• _Activity_: Print the records below exactly, from the line containing "camera: 55 degrees right, 0 degrees up" down to the line containing "camera: 85 degrees right, 5 degrees down", both lines included, and omit every picture.

BEGIN Information provided

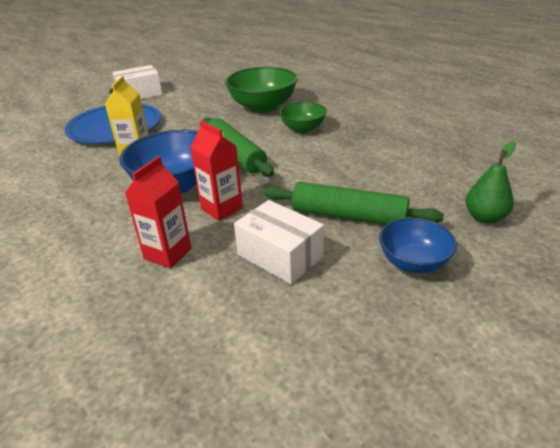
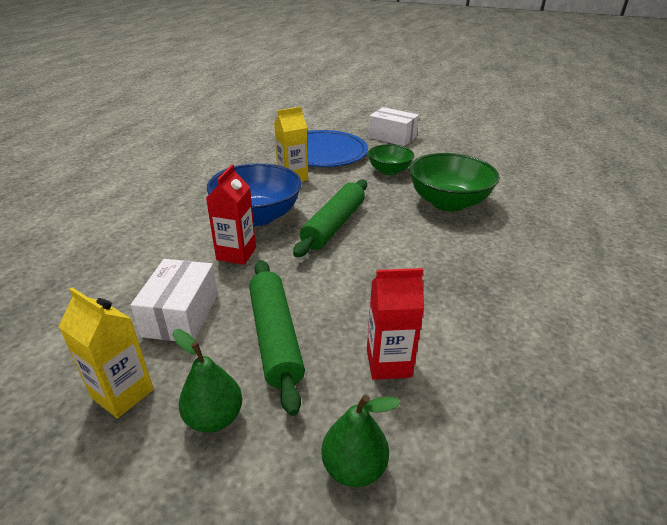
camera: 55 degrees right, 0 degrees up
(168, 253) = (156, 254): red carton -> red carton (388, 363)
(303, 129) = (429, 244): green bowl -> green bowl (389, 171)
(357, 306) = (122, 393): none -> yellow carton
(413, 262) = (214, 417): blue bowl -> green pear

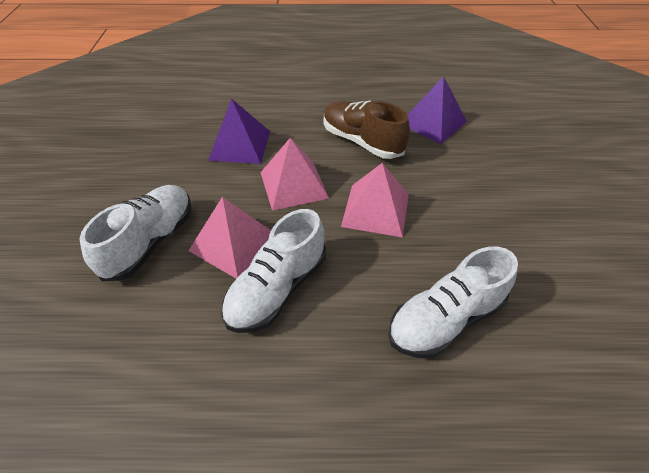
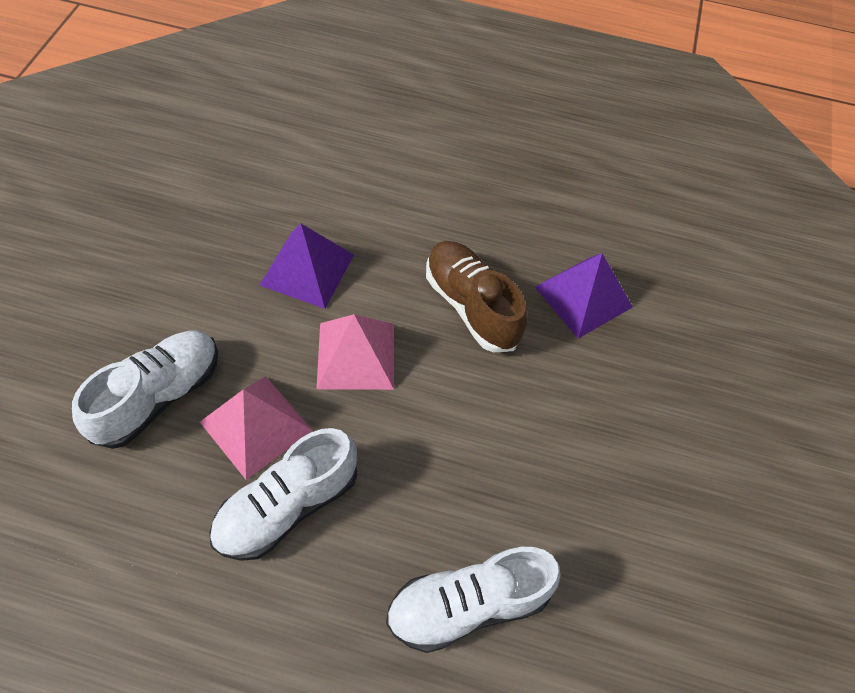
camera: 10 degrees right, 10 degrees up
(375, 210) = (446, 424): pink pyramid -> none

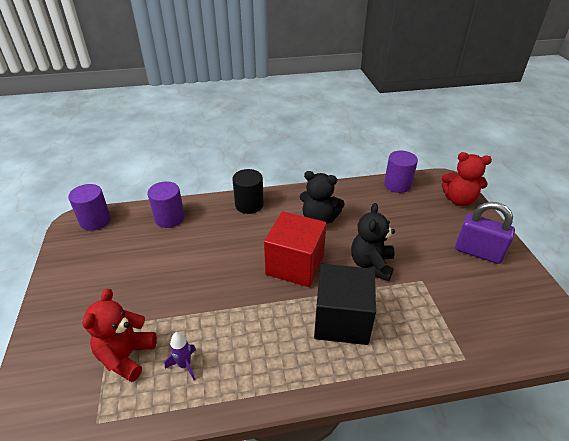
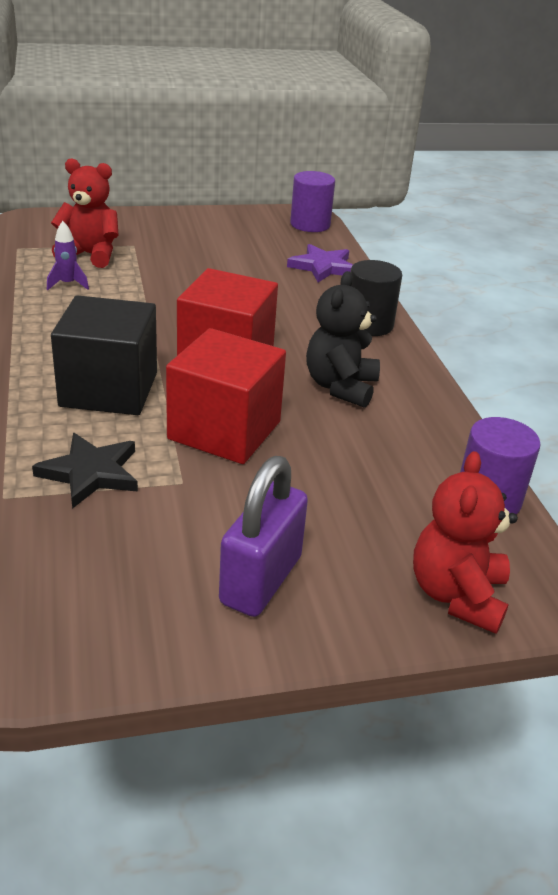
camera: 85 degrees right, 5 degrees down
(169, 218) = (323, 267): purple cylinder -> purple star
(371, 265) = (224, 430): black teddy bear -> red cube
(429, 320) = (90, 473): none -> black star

END Information provided
BEGIN Information provided

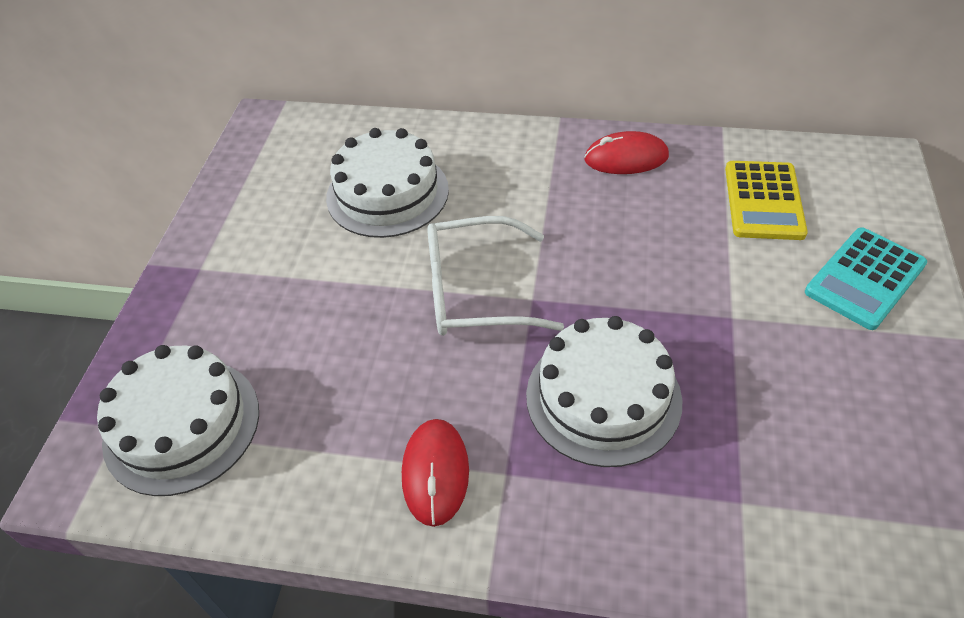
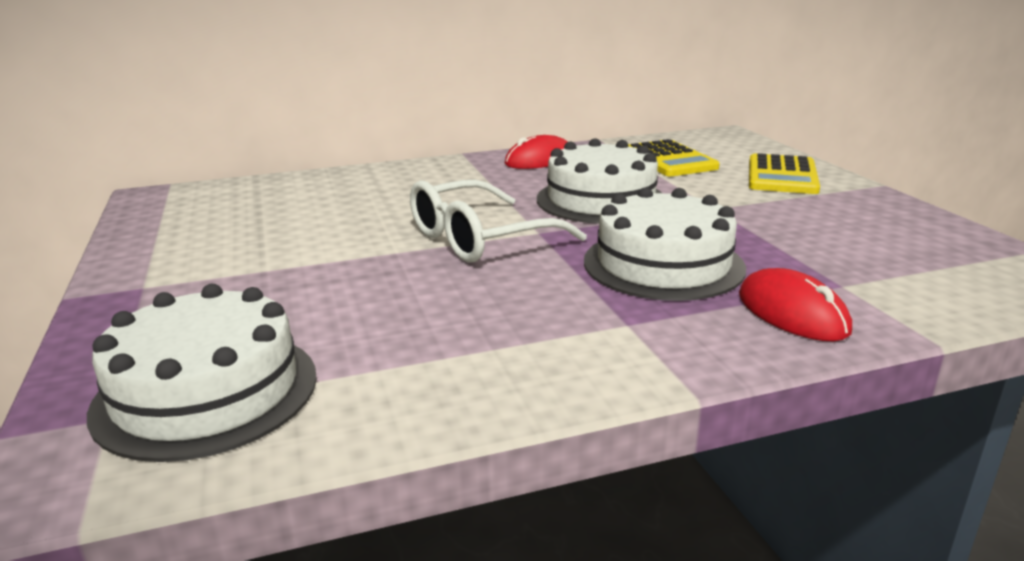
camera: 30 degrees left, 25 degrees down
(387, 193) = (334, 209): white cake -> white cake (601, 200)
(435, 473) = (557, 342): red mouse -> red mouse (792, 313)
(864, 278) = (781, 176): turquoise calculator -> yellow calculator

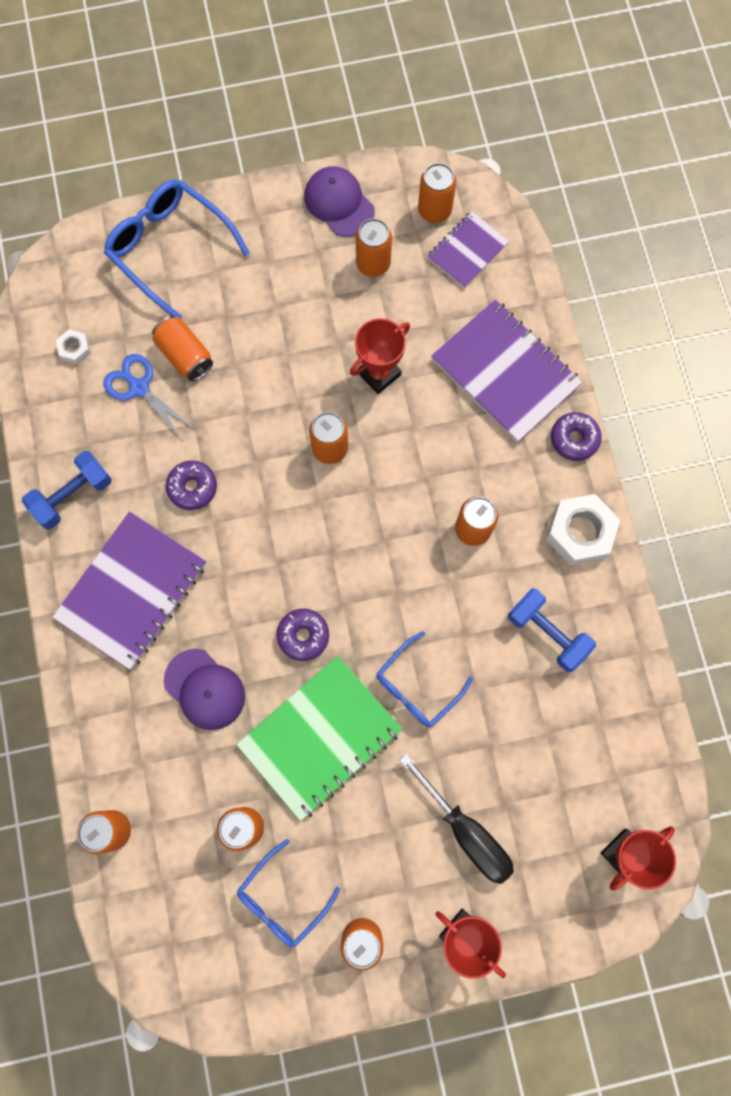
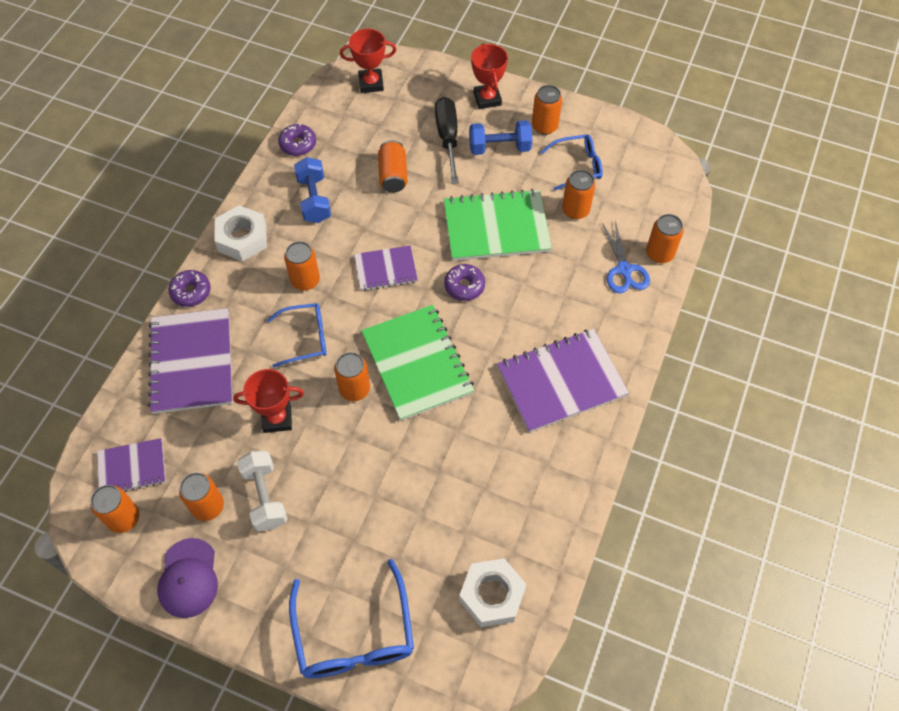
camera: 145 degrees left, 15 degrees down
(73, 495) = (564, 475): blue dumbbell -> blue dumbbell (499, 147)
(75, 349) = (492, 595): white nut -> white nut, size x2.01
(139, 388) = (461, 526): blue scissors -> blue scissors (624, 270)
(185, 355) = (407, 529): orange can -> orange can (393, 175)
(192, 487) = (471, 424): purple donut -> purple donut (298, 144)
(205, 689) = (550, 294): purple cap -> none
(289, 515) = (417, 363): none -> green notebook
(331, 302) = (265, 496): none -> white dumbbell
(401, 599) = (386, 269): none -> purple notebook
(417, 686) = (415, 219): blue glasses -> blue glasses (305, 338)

END Information provided
BEGIN Information provided

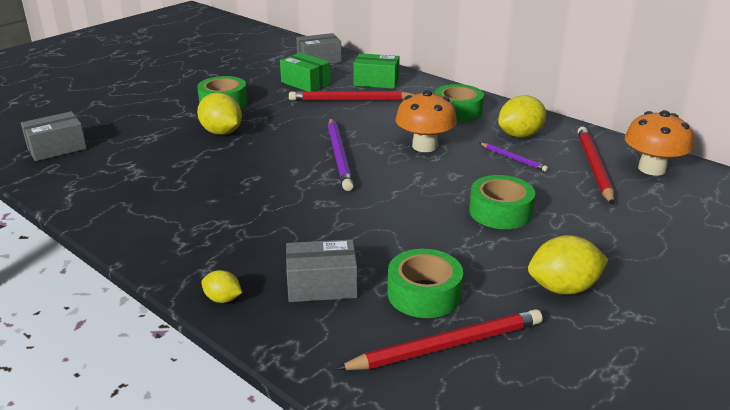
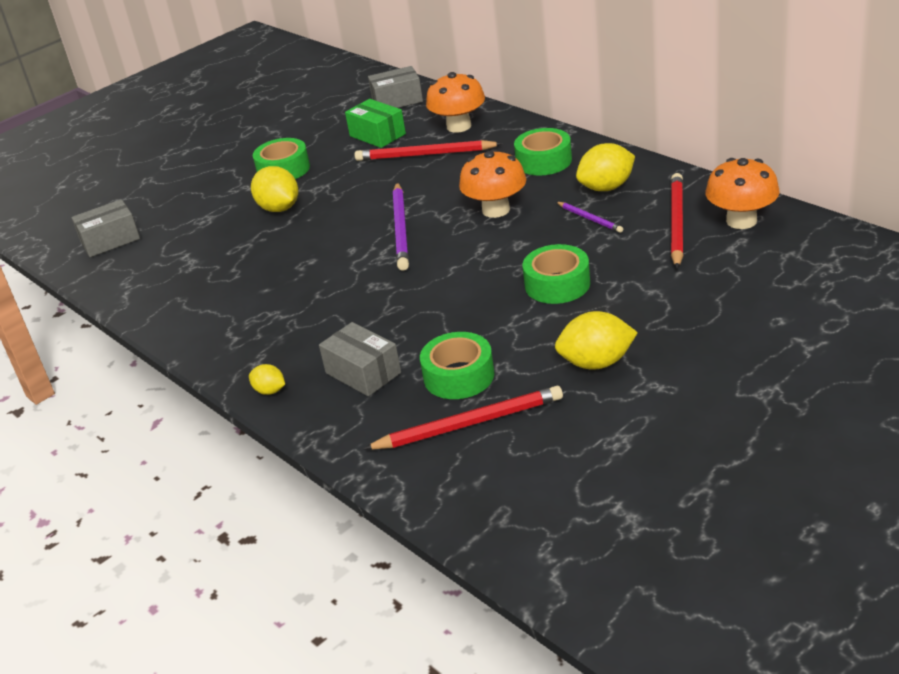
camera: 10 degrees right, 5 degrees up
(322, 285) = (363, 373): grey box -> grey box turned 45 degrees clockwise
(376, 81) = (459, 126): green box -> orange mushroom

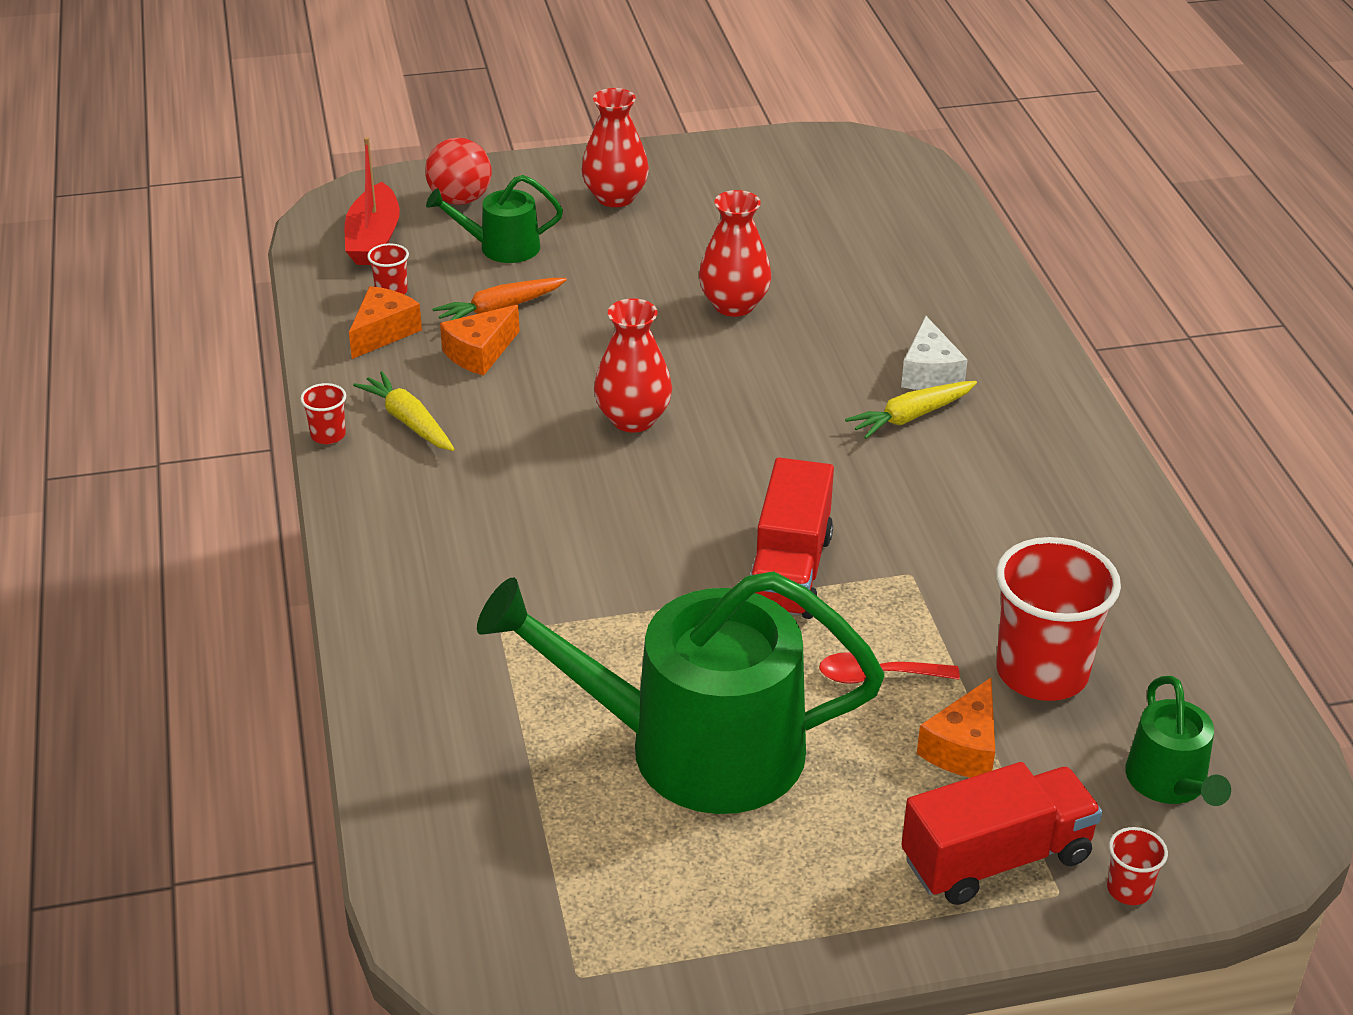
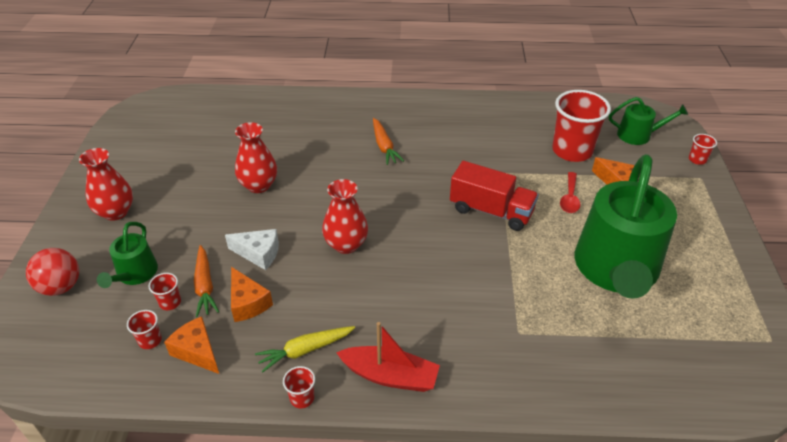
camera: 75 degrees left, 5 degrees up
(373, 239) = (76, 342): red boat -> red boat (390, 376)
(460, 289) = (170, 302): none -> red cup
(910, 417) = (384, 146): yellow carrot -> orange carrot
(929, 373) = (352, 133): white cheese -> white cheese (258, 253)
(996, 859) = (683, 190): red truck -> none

END Information provided

• _Solution to the exercise_:
camera: 55 degrees right, 0 degrees up
(168, 253) = (156, 254): red carton -> red carton (388, 363)
(303, 129) = (429, 244): green bowl -> green bowl (389, 171)
(357, 306) = (122, 393): none -> yellow carton
(413, 262) = (214, 417): blue bowl -> green pear

camera: 10 degrees right, 10 degrees up
(375, 210) = (446, 424): pink pyramid -> none

camera: 85 degrees right, 5 degrees down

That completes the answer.